▶ [ASSIGNMENT]:
Starting with the first line of the records, write out each line exactly until you have included the line containing "(212, 373) = (370, 113): green".

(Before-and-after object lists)
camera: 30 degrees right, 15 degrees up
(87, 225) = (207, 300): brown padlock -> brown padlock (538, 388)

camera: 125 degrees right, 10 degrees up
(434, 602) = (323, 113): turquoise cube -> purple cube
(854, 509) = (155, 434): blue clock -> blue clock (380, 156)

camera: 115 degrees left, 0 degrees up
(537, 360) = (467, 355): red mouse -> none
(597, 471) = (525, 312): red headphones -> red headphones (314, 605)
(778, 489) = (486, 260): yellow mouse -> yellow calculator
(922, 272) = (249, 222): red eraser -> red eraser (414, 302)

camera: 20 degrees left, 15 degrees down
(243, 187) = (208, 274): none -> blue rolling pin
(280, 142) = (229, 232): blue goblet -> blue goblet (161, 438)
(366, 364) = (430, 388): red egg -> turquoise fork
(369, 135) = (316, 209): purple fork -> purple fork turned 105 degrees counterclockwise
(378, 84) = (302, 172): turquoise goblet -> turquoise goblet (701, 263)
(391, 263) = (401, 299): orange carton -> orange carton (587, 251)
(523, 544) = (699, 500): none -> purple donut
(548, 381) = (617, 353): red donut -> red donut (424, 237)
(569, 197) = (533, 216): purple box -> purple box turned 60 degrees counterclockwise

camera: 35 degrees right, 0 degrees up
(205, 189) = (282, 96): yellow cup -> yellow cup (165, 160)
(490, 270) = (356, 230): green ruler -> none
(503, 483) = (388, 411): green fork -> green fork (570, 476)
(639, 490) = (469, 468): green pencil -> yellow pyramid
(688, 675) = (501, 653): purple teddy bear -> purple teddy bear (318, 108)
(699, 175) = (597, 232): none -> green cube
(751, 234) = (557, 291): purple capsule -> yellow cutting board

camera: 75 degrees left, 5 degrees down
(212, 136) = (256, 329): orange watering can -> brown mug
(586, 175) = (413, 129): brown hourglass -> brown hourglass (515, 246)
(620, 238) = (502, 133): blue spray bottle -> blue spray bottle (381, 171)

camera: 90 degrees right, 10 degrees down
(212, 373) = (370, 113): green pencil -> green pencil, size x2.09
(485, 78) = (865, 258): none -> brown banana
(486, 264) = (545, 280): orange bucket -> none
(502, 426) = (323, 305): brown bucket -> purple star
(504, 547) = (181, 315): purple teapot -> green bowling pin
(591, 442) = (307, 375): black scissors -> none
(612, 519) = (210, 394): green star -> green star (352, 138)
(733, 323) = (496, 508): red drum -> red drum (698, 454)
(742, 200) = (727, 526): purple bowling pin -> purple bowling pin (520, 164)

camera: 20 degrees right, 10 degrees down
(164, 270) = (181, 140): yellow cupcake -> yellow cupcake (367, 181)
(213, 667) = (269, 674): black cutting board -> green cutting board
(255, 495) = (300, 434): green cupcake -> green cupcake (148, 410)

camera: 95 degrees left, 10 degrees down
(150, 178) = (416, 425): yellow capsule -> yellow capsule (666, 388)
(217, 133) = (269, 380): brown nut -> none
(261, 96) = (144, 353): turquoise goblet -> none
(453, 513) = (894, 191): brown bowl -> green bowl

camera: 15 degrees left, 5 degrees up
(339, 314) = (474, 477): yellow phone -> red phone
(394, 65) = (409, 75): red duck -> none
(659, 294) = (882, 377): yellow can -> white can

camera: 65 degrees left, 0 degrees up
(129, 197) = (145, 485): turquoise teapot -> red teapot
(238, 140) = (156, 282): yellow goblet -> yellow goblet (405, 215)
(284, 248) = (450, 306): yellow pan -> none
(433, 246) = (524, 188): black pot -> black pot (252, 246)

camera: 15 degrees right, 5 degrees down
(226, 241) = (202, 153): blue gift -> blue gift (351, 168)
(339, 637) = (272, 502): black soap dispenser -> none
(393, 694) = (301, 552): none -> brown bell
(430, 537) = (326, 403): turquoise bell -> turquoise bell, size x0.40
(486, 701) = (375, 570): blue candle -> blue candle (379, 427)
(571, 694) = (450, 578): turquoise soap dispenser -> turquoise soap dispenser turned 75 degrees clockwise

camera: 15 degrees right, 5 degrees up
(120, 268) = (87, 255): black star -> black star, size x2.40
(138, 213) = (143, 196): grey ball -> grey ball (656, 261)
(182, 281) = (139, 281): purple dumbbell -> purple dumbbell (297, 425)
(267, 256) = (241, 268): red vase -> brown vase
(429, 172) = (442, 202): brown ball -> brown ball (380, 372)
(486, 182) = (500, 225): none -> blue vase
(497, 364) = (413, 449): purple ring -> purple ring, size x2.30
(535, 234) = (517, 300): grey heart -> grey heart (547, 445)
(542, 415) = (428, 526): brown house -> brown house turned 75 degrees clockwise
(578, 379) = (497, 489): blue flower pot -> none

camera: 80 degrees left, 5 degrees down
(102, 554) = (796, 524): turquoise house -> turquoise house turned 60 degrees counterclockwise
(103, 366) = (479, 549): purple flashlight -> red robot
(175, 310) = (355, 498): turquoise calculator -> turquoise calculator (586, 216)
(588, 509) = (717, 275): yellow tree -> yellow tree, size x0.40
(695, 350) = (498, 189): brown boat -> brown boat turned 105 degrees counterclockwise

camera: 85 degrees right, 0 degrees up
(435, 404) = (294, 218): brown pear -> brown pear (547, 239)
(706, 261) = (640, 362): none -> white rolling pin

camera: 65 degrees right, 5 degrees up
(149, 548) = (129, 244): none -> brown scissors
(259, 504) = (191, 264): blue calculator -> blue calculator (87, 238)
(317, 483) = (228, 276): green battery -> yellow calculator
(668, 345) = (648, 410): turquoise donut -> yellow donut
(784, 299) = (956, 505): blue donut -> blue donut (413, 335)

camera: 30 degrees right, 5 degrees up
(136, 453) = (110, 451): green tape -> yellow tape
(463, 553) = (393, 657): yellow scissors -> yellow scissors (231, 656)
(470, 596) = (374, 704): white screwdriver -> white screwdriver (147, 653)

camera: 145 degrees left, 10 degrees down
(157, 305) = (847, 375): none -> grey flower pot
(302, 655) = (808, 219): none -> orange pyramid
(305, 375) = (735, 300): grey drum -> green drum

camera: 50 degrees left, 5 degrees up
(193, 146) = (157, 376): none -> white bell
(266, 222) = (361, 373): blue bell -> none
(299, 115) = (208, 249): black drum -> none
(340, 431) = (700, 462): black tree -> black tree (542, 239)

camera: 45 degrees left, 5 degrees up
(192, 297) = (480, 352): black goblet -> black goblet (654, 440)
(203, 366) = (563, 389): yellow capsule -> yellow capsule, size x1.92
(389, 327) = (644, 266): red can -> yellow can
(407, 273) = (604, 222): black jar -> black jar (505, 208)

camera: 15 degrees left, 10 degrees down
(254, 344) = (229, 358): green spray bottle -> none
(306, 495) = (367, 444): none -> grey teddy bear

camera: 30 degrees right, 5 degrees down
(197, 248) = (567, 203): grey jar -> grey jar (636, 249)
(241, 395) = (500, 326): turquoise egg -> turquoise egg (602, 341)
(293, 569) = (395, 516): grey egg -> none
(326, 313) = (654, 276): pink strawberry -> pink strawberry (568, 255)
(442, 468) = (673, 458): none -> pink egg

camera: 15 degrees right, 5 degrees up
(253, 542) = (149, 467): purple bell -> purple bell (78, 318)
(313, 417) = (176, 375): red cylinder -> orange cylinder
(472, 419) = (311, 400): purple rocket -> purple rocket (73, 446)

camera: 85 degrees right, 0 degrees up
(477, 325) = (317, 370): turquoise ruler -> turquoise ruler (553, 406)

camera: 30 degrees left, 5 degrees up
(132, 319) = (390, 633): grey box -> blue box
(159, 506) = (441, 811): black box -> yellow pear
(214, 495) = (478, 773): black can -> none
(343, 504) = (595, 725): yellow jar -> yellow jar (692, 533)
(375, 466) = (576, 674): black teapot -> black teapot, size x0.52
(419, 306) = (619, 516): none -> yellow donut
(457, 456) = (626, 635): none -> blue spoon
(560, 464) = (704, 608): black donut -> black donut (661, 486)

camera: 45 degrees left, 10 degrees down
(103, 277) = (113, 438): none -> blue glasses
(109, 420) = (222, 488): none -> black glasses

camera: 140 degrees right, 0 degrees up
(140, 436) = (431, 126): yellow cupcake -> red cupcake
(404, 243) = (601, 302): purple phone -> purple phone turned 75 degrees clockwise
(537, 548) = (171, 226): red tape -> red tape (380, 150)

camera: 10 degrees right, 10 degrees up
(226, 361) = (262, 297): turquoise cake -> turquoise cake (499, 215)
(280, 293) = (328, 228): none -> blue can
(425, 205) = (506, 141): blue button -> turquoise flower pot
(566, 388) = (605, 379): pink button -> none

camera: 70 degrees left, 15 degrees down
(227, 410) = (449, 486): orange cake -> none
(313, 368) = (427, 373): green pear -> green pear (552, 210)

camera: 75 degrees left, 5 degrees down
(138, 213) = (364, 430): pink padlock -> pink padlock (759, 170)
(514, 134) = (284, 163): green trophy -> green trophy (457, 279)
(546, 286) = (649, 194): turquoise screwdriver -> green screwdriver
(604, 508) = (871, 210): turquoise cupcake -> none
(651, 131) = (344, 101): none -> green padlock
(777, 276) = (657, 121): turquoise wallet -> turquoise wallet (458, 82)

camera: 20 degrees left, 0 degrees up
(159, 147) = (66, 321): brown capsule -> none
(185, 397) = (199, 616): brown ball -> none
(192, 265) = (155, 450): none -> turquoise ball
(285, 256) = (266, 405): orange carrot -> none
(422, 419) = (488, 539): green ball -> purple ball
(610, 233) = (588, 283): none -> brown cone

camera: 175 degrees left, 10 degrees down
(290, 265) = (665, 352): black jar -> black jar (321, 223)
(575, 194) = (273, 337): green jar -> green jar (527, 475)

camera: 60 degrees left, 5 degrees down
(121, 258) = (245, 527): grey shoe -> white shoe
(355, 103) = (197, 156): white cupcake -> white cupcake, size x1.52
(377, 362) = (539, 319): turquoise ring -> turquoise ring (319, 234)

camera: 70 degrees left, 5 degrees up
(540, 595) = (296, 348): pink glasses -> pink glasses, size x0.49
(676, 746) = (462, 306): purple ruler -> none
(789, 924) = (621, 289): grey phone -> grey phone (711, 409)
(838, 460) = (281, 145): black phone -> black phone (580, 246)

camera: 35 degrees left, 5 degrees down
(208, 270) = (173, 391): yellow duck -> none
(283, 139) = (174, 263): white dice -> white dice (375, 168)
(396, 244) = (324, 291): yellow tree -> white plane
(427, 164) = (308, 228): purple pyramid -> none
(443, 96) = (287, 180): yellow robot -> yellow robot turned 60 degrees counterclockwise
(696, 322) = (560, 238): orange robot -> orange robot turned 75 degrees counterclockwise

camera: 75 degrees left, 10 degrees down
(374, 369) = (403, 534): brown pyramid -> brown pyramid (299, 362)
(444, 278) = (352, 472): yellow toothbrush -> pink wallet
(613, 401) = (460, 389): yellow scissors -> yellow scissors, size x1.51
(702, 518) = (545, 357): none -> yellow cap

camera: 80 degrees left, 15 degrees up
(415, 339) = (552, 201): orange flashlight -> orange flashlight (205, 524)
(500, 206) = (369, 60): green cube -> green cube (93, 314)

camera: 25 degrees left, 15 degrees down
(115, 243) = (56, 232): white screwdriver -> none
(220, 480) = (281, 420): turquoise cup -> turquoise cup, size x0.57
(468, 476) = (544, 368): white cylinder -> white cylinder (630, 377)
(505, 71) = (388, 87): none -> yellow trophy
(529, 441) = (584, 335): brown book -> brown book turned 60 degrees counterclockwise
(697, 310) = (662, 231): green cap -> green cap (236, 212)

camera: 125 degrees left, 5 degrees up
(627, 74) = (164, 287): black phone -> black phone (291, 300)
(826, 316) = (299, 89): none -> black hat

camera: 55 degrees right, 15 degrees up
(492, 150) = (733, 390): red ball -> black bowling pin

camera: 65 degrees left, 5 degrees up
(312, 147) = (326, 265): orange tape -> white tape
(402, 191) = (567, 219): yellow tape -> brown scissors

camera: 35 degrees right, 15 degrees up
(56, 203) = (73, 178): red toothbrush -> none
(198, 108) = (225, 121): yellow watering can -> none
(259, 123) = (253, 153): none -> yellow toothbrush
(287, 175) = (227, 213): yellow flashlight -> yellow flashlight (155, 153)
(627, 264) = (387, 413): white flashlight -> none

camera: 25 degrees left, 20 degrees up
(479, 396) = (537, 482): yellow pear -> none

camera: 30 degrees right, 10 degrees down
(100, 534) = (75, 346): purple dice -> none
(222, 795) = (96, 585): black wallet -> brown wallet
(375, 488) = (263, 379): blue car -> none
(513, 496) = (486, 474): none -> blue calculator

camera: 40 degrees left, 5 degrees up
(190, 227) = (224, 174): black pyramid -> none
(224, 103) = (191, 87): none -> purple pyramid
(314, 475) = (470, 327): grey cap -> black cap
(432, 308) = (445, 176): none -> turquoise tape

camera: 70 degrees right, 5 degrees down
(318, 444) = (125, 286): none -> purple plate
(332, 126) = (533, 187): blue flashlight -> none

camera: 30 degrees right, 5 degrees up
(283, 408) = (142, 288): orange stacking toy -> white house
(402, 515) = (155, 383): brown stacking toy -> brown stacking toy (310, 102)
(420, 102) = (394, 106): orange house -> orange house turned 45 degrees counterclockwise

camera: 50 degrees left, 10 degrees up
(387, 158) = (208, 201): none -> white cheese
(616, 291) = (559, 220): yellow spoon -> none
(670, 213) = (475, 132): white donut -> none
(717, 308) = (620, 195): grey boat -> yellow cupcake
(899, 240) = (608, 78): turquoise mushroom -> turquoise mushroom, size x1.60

▶ [OUTPUT FOR THIS EXERCISE]:
camera: 30 degrees right, 15 degrees up
(87, 225) = (207, 300): brown padlock -> brown padlock (538, 388)

camera: 125 degrees right, 10 degrees up
(434, 602) = (323, 113): turquoise cube -> purple cube
(854, 509) = (155, 434): blue clock -> blue clock (380, 156)

camera: 115 degrees left, 0 degrees up
(537, 360) = (467, 355): red mouse -> none
(597, 471) = (525, 312): red headphones -> red headphones (314, 605)
(778, 489) = (486, 260): yellow mouse -> yellow calculator
(922, 272) = (249, 222): red eraser -> red eraser (414, 302)

camera: 20 degrees left, 15 degrees down
(243, 187) = (208, 274): none -> blue rolling pin
(280, 142) = (229, 232): blue goblet -> blue goblet (161, 438)
(366, 364) = (430, 388): red egg -> turquoise fork
(369, 135) = (316, 209): purple fork -> purple fork turned 105 degrees counterclockwise
(378, 84) = (302, 172): turquoise goblet -> turquoise goblet (701, 263)
(391, 263) = (401, 299): orange carton -> orange carton (587, 251)
(523, 544) = (699, 500): none -> purple donut
(548, 381) = (617, 353): red donut -> red donut (424, 237)
(569, 197) = (533, 216): purple box -> purple box turned 60 degrees counterclockwise

camera: 35 degrees right, 0 degrees up
(205, 189) = (282, 96): yellow cup -> yellow cup (165, 160)
(490, 270) = (356, 230): green ruler -> none
(503, 483) = (388, 411): green fork -> green fork (570, 476)
(639, 490) = (469, 468): green pencil -> yellow pyramid
(688, 675) = (501, 653): purple teddy bear -> purple teddy bear (318, 108)
(699, 175) = (597, 232): none -> green cube
(751, 234) = (557, 291): purple capsule -> yellow cutting board

camera: 75 degrees left, 5 degrees down
(212, 136) = (256, 329): orange watering can -> brown mug
(586, 175) = (413, 129): brown hourglass -> brown hourglass (515, 246)
(620, 238) = (502, 133): blue spray bottle -> blue spray bottle (381, 171)

camera: 90 degrees right, 10 degrees down
(212, 373) = (370, 113): green pencil -> green pencil, size x2.09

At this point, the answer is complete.